Task brief:
If you see a picture in the data below, omit it and copy the rest exactly.

[Stored items]
************
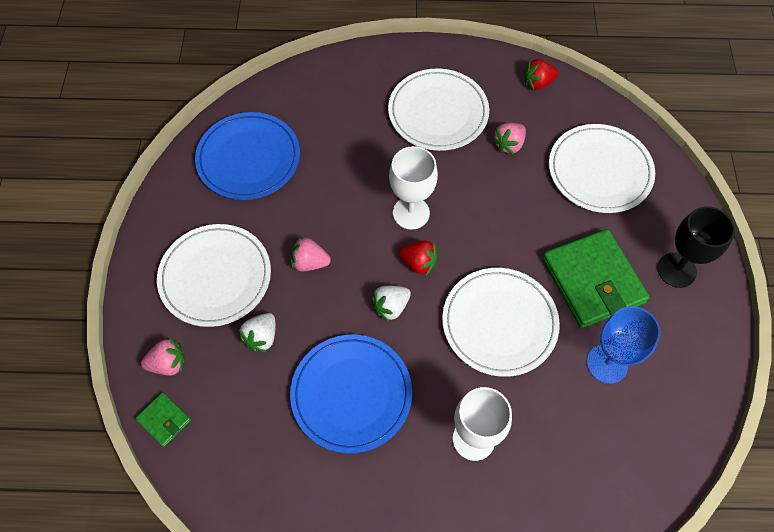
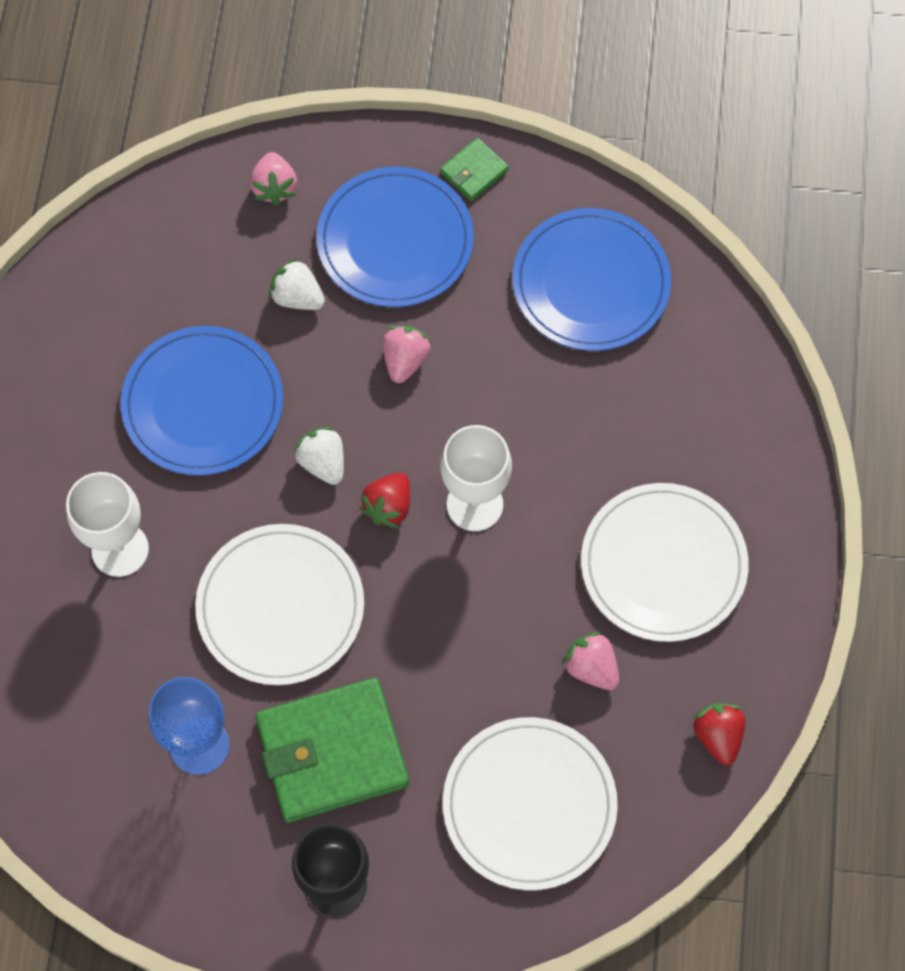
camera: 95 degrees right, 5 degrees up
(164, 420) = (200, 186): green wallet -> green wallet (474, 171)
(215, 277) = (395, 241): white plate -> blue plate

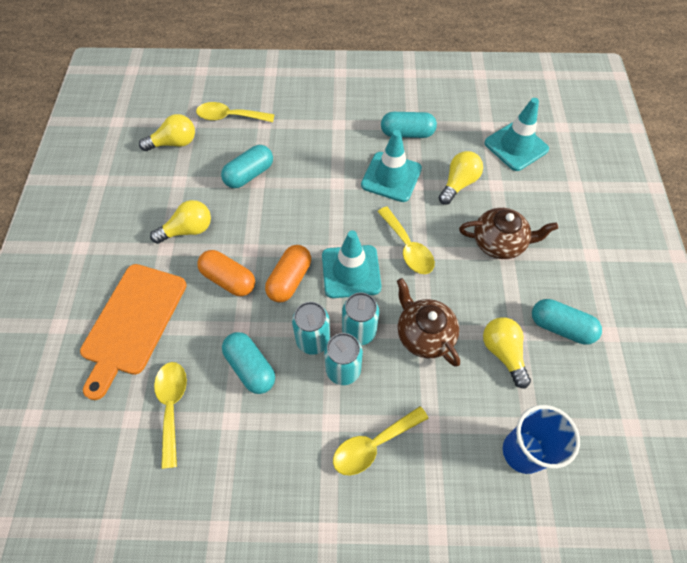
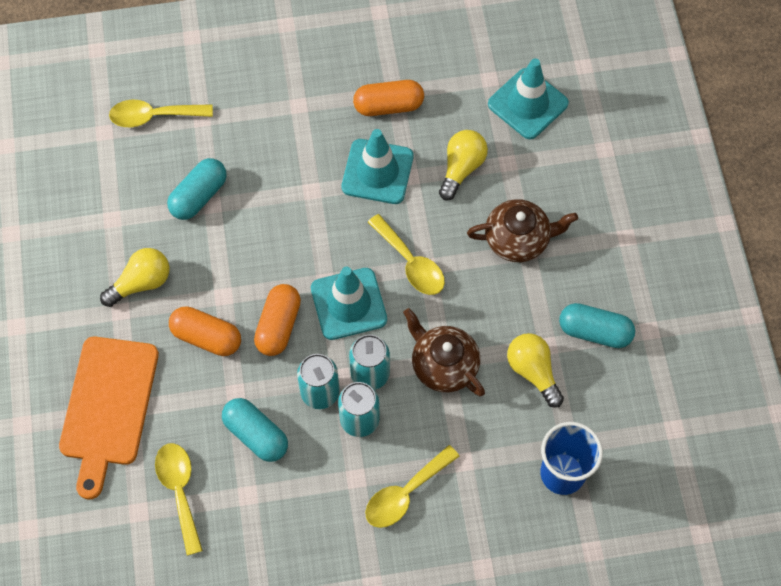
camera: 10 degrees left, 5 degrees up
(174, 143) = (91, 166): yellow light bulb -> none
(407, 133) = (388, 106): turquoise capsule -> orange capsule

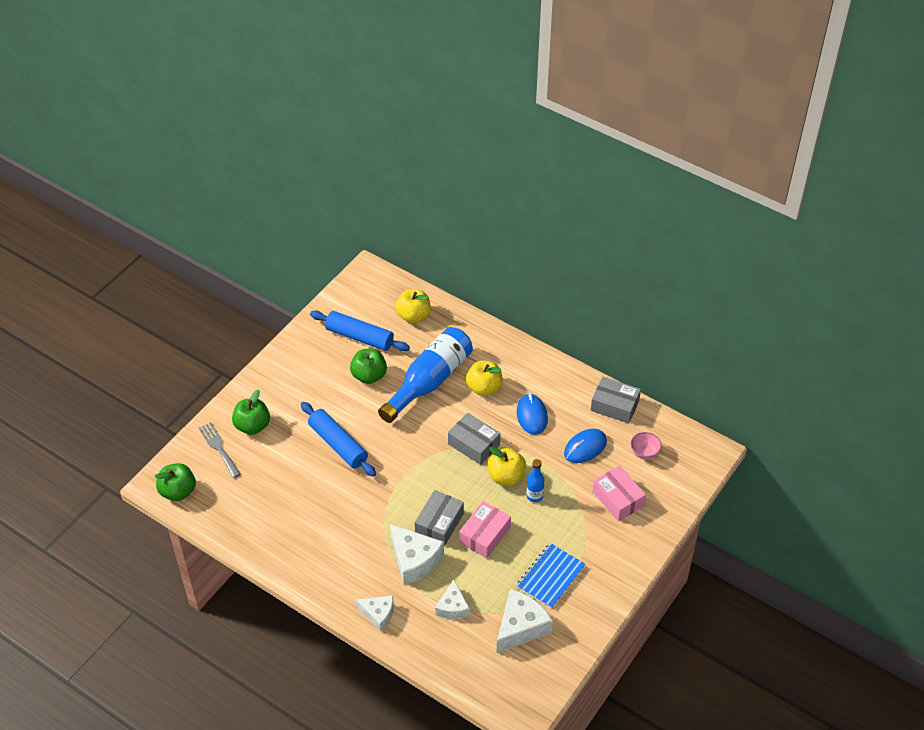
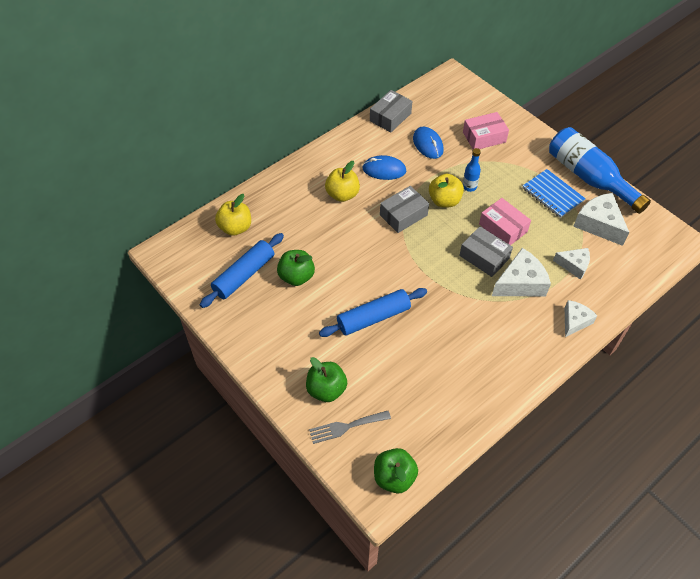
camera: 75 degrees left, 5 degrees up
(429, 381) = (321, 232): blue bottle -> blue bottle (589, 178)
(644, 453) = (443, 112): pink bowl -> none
************
Problem solution:
camera: 95 degrees right, 5 degrees up
(164, 420) = (200, 186): green wallet -> green wallet (474, 171)
(215, 277) = (395, 241): white plate -> blue plate

camera: 10 degrees left, 5 degrees up
(174, 143) = (91, 166): yellow light bulb -> none
(407, 133) = (388, 106): turquoise capsule -> orange capsule

camera: 75 degrees left, 5 degrees up
(429, 381) = (321, 232): blue bottle -> blue bottle (589, 178)
(644, 453) = (443, 112): pink bowl -> none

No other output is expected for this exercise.